• [RECORDS SUPPLIED]
* Start *
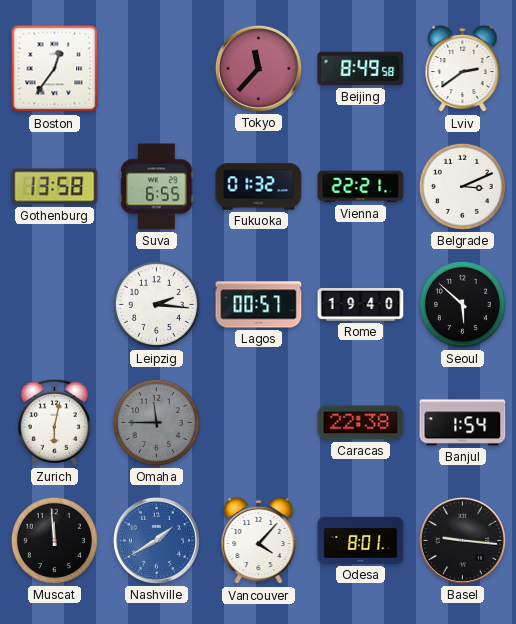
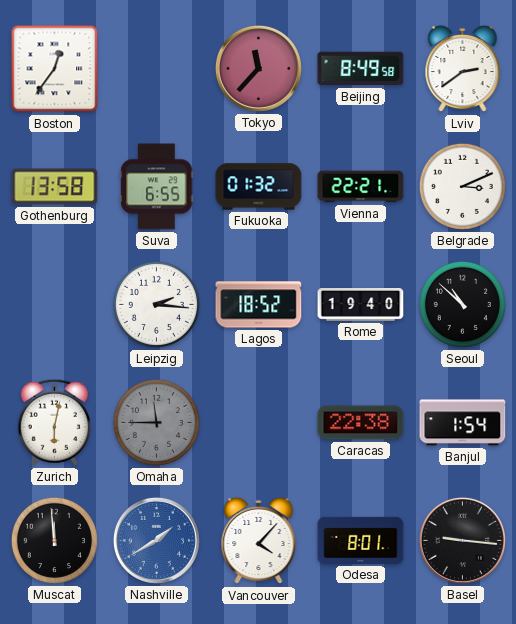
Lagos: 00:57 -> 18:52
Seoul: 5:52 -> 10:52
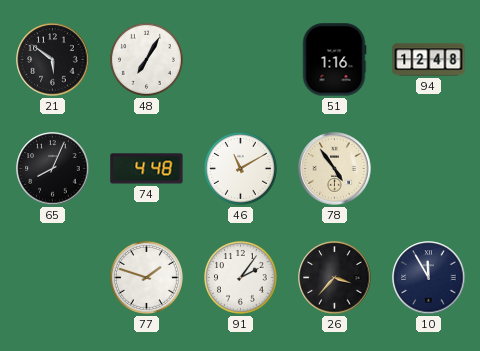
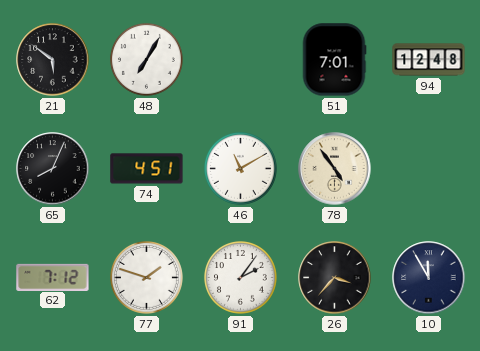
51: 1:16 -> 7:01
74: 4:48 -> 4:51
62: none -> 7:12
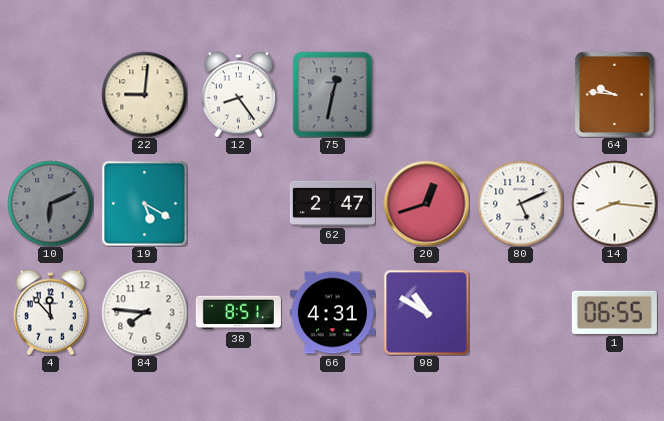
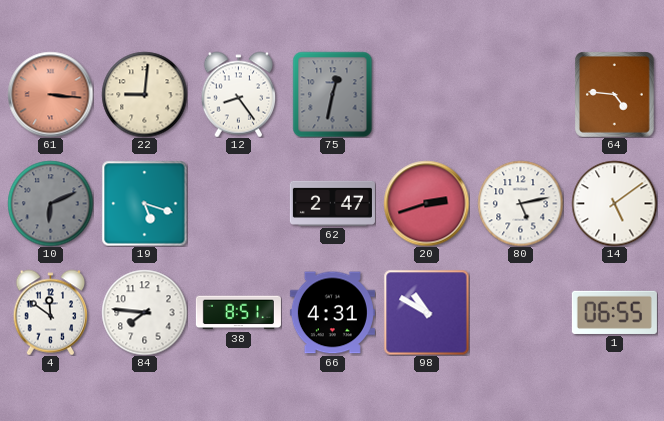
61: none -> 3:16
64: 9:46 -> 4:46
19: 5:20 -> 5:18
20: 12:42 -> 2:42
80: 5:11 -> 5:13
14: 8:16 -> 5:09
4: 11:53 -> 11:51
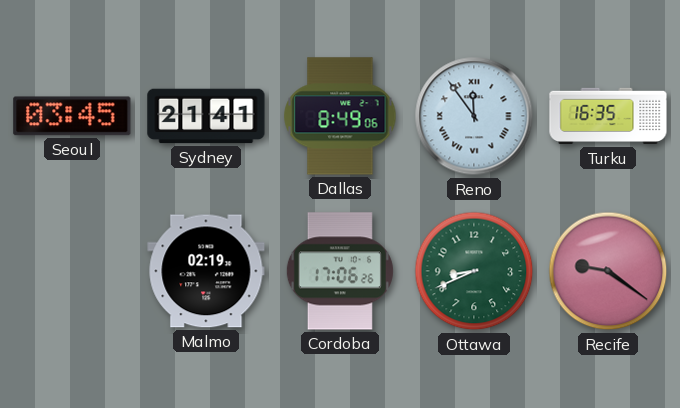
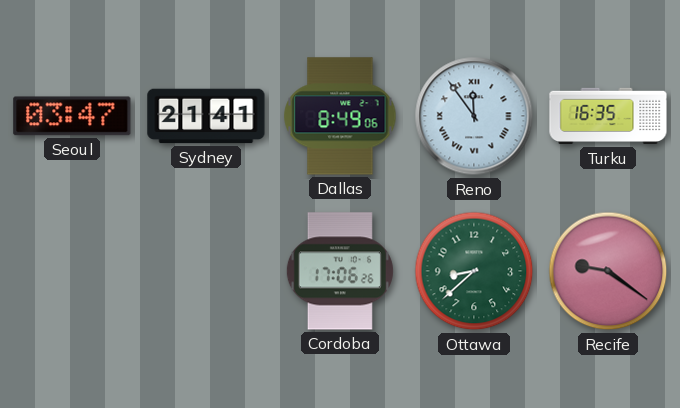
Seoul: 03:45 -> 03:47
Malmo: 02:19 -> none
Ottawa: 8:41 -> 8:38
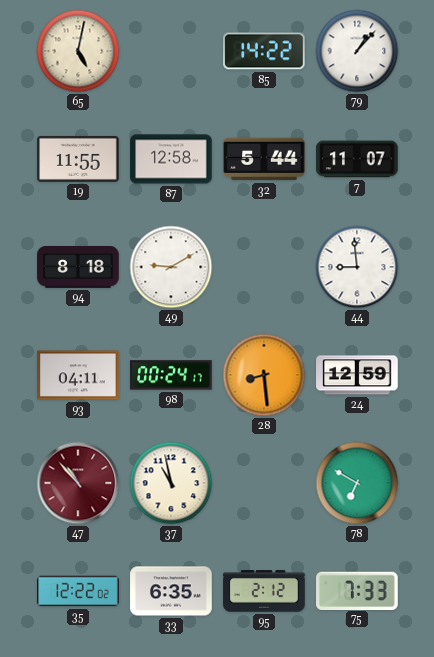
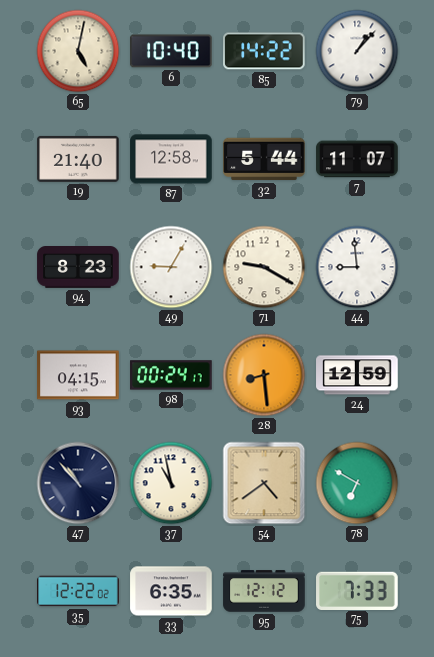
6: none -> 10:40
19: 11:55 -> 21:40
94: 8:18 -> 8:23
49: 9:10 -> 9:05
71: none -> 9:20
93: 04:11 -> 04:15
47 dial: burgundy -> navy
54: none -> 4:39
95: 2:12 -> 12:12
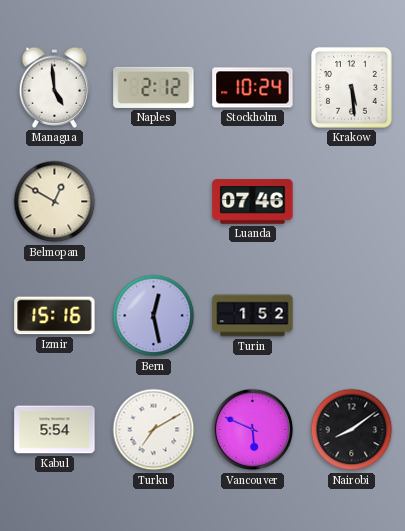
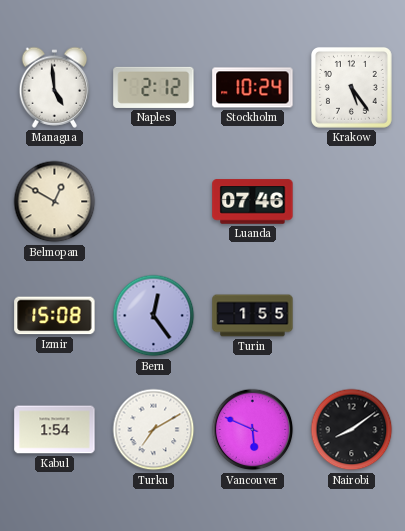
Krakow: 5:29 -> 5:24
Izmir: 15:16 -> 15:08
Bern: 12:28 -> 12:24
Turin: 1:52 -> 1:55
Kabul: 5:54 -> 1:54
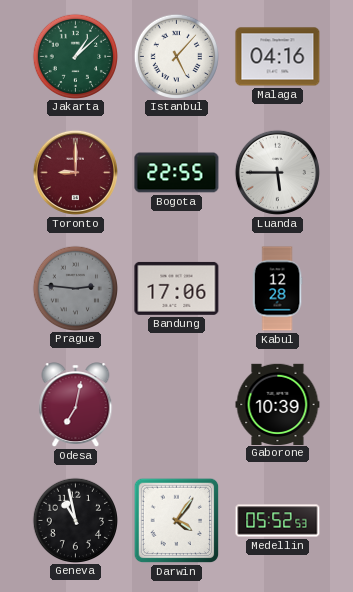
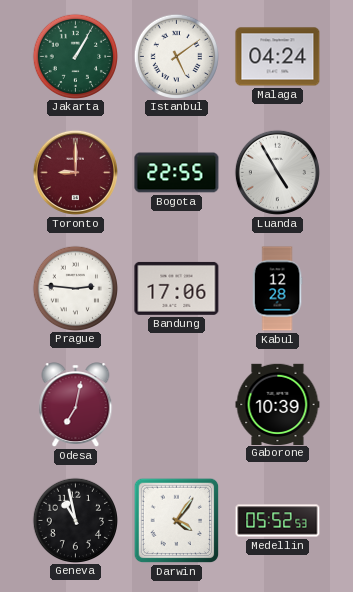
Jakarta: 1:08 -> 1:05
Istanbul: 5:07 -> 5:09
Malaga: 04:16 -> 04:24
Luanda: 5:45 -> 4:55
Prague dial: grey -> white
* End *
* Start *
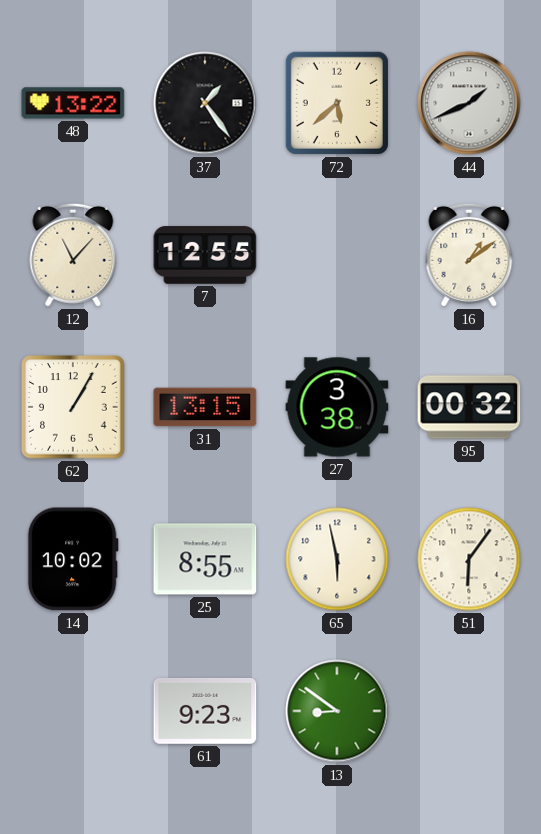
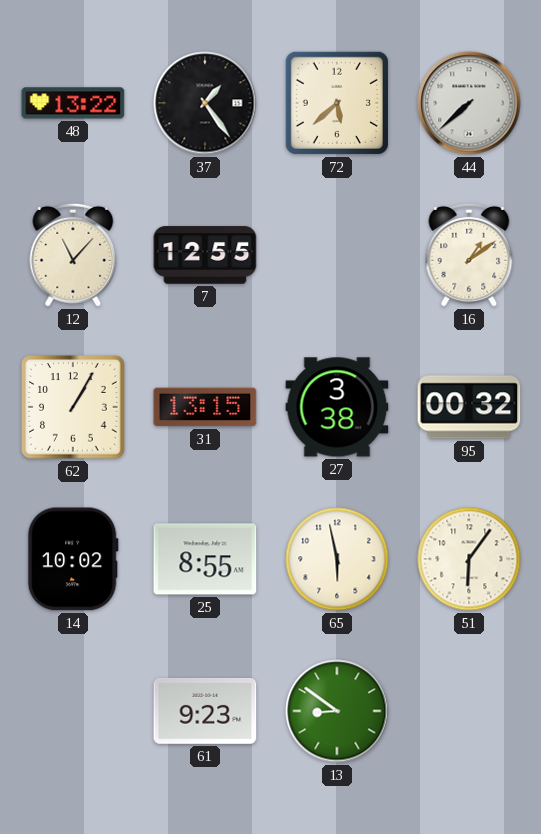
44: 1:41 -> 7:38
* End *
• [WRITTEN EXERCISE]
Print the records from the line that contains "Lagos: 00:57 -> 18:52" through the line that contains "Krakow: 5:29 -> 5:24", including both of those lines, and leave out the pictures.

• [CORRECT ANSWER]
Lagos: 00:57 -> 18:52
Seoul: 5:52 -> 10:52
51: 1:16 -> 7:01
74: 4:48 -> 4:51
62: none -> 7:12
61: none -> 3:16
64: 9:46 -> 4:46
19: 5:20 -> 5:18
20: 12:42 -> 2:42
80: 5:11 -> 5:13
14: 8:16 -> 5:09
4: 11:53 -> 11:51
Seoul: 03:45 -> 03:47
Malmo: 02:19 -> none
Ottawa: 8:41 -> 8:38
6: none -> 10:40
19: 11:55 -> 21:40
94: 8:18 -> 8:23
49: 9:10 -> 9:05
71: none -> 9:20
93: 04:11 -> 04:15
47 dial: burgundy -> navy
54: none -> 4:39
95: 2:12 -> 12:12
Krakow: 5:29 -> 5:24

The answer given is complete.